### TASK STATEMENT
Please copy, word for word, the line that contains "pink dice: 4 -> 3" and every line after it through the end of the records, and nothing more.

Segment Start: SOURCE MATERIAL

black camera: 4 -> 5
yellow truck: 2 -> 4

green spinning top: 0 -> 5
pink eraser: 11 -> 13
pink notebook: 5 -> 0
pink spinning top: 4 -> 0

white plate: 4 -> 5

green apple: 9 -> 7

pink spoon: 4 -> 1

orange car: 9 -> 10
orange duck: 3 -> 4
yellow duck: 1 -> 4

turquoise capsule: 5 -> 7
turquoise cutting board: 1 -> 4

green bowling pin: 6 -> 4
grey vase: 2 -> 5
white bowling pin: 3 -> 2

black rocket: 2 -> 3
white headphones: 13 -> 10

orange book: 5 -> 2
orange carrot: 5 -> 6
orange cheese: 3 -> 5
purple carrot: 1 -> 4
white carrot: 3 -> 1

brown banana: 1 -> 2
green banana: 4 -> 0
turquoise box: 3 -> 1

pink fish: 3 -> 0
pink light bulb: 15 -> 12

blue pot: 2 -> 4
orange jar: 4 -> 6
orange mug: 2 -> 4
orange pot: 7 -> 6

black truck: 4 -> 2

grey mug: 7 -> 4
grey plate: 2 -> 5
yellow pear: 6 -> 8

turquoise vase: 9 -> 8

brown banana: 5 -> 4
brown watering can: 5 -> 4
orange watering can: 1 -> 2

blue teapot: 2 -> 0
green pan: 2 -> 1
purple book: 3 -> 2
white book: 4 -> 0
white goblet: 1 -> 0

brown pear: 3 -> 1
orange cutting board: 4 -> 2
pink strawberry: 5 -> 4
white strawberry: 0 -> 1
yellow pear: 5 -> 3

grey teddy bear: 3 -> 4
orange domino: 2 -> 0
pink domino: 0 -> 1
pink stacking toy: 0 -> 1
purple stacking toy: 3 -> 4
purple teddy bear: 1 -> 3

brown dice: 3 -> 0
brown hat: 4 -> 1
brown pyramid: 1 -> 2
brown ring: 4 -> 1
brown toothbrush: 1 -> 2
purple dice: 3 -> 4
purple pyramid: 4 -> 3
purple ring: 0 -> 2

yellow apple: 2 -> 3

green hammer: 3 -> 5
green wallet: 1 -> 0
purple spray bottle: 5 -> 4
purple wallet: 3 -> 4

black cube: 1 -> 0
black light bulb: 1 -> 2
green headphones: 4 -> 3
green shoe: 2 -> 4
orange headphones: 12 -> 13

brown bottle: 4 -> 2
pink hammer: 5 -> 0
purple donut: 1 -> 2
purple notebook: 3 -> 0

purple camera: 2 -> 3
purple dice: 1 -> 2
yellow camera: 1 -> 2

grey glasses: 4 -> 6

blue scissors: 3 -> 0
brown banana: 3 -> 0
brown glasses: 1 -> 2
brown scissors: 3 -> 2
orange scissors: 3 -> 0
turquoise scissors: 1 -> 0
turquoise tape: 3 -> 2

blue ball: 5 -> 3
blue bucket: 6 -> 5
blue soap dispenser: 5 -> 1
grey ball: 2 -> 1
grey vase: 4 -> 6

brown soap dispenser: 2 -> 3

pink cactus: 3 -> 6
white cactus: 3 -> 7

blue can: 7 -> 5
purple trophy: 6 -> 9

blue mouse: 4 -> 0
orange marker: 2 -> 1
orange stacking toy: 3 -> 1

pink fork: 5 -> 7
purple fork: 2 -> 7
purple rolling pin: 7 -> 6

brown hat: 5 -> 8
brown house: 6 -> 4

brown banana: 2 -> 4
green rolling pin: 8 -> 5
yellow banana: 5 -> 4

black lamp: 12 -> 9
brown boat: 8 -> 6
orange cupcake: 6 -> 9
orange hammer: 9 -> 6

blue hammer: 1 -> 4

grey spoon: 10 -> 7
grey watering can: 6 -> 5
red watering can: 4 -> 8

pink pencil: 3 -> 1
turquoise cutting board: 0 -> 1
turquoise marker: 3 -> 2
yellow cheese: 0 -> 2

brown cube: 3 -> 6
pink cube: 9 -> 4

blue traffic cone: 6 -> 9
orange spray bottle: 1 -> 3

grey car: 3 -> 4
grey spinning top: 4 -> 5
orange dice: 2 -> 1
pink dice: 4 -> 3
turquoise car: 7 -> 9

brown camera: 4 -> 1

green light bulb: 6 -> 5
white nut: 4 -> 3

Segment End: SOURCE MATERIAL

### ANSWER TO THIS TASK
pink dice: 4 -> 3
turquoise car: 7 -> 9

brown camera: 4 -> 1

green light bulb: 6 -> 5
white nut: 4 -> 3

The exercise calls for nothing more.